▸ Task details
Copy out the listing that follows, exactly, without its pictures.

▸ Data shown
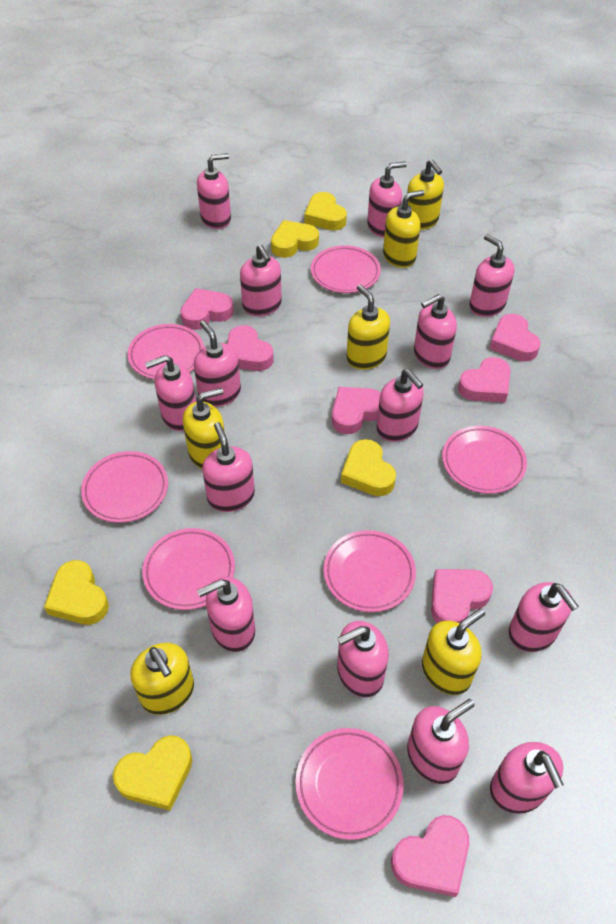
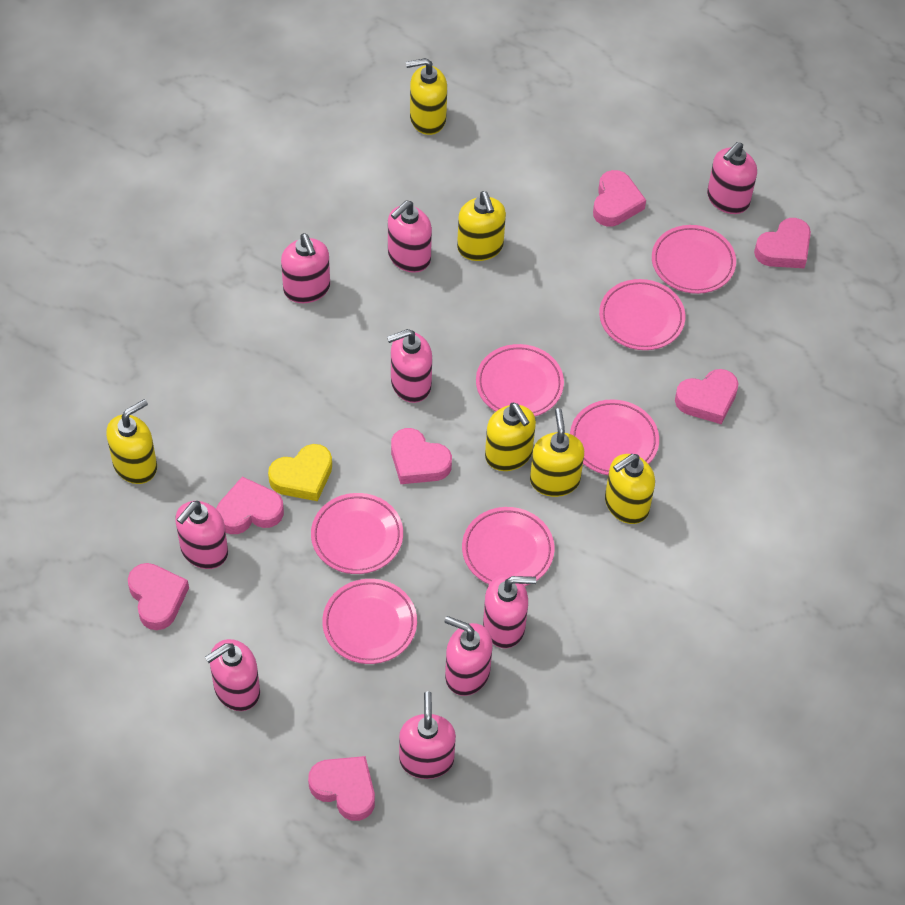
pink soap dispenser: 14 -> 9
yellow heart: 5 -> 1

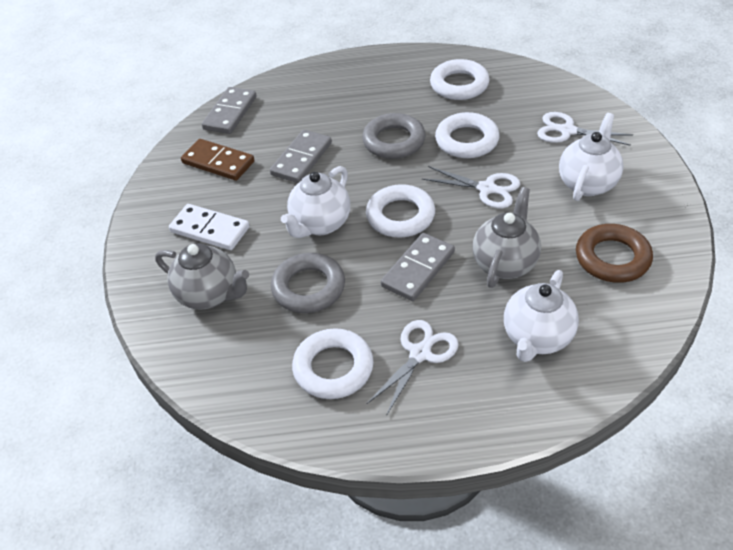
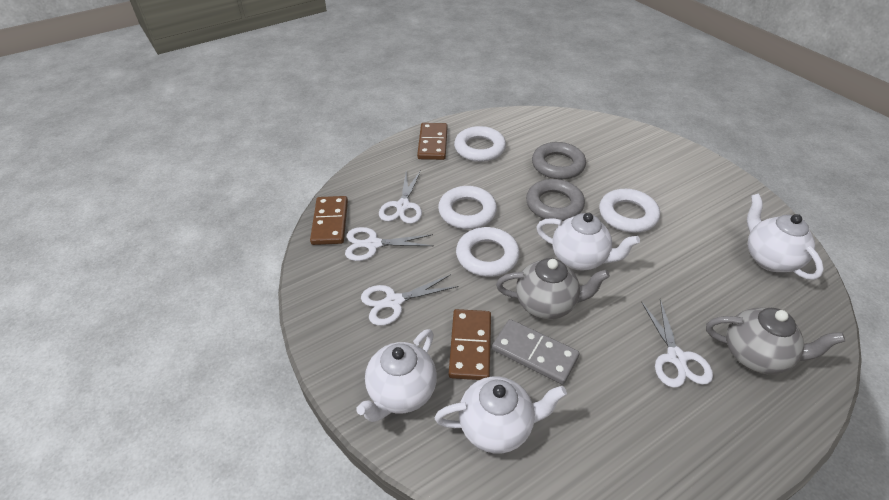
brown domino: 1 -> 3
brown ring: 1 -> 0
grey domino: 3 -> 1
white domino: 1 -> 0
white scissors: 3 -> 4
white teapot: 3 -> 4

▸ Response below
pink soap dispenser: 14 -> 9
yellow heart: 5 -> 1

brown domino: 1 -> 3
brown ring: 1 -> 0
grey domino: 3 -> 1
white domino: 1 -> 0
white scissors: 3 -> 4
white teapot: 3 -> 4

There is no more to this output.